- _WORK REQUEST_: For the listing below, return the line containing "camera: 50 degrees left, 5 degrees up", the line containing "(750, 440) = (805, 220): orange", and all lines in between, exactly as written and nothing else.

- _AVAILABLE DATA_:
_ _ _ _ _ _ _
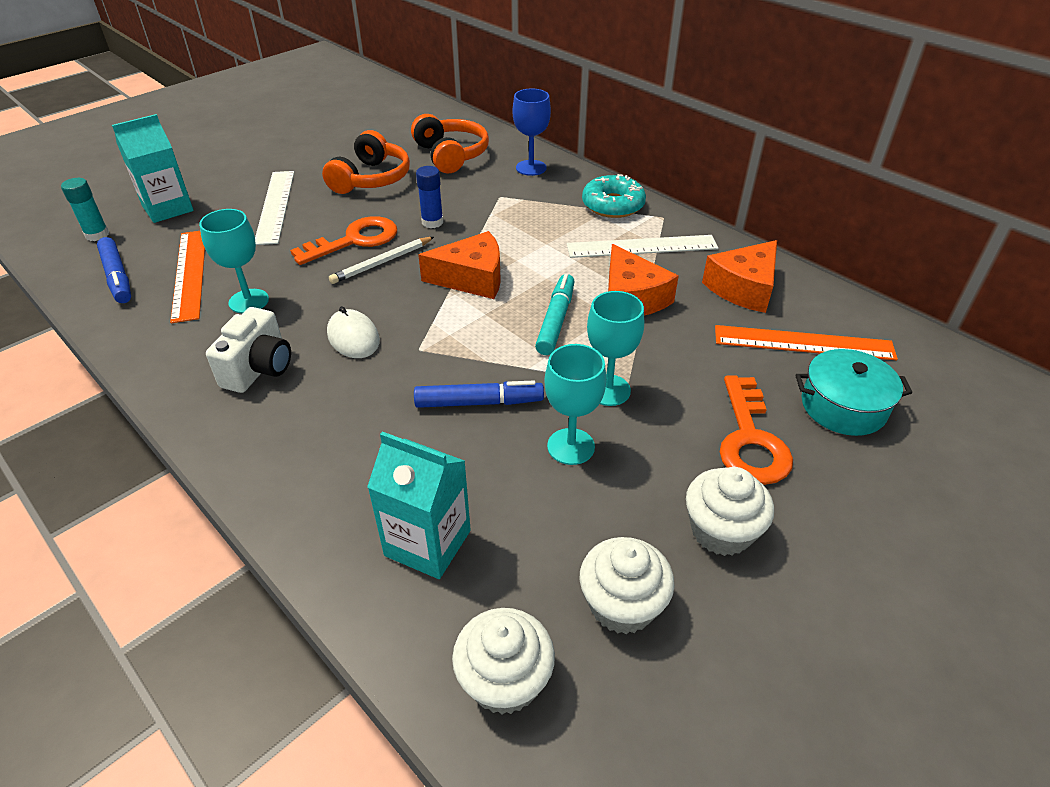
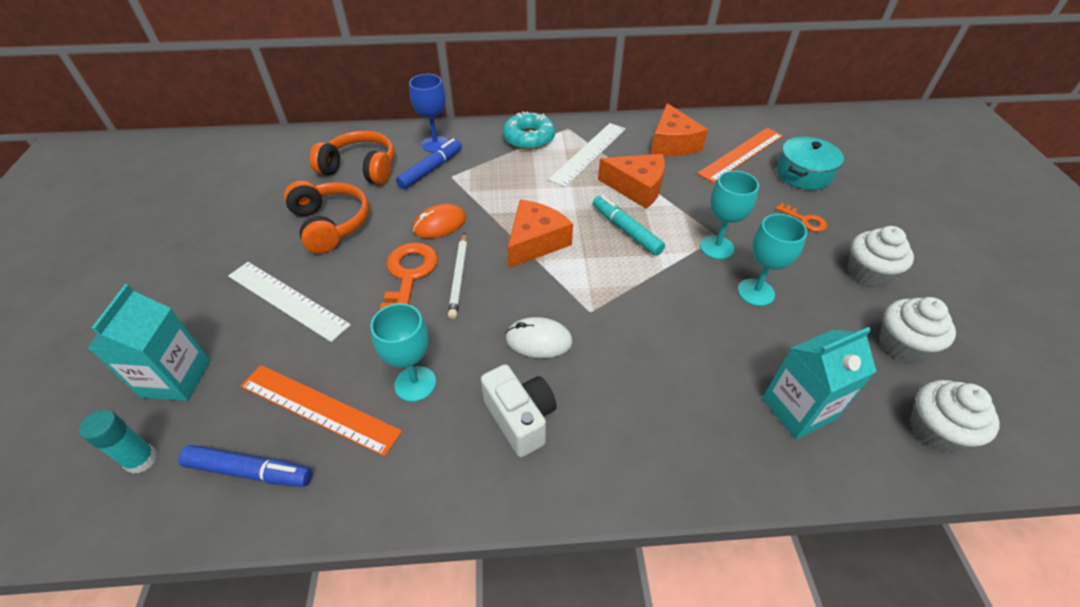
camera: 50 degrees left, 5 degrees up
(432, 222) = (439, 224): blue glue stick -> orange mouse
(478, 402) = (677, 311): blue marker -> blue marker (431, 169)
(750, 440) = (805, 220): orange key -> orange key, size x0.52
_ _ _ _ _ _ _
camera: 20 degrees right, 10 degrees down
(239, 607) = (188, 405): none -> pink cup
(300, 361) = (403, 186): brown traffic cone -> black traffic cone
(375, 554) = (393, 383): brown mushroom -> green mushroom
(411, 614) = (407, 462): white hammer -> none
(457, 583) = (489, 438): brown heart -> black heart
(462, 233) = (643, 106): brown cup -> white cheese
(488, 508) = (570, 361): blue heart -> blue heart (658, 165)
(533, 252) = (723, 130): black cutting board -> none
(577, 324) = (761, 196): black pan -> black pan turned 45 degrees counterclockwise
_ _ _ _ _ _ _
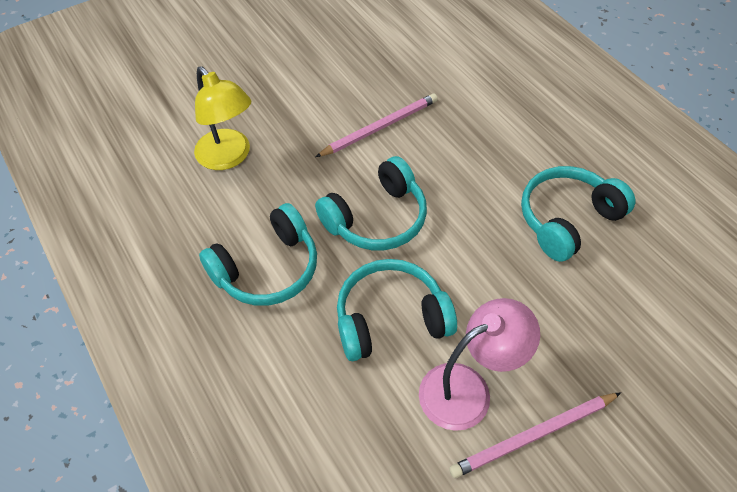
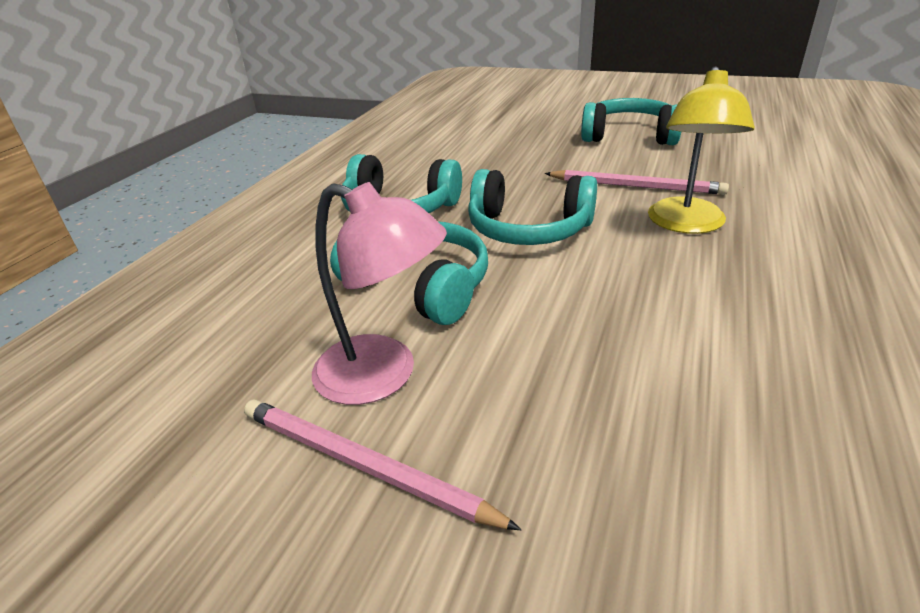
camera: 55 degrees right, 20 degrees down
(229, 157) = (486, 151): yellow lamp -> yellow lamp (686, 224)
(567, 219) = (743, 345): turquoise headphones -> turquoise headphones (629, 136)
_ _ _ _ _ _ _
- _SOLVED PROBLEM_:
camera: 50 degrees left, 5 degrees up
(432, 222) = (439, 224): blue glue stick -> orange mouse
(478, 402) = (677, 311): blue marker -> blue marker (431, 169)
(750, 440) = (805, 220): orange key -> orange key, size x0.52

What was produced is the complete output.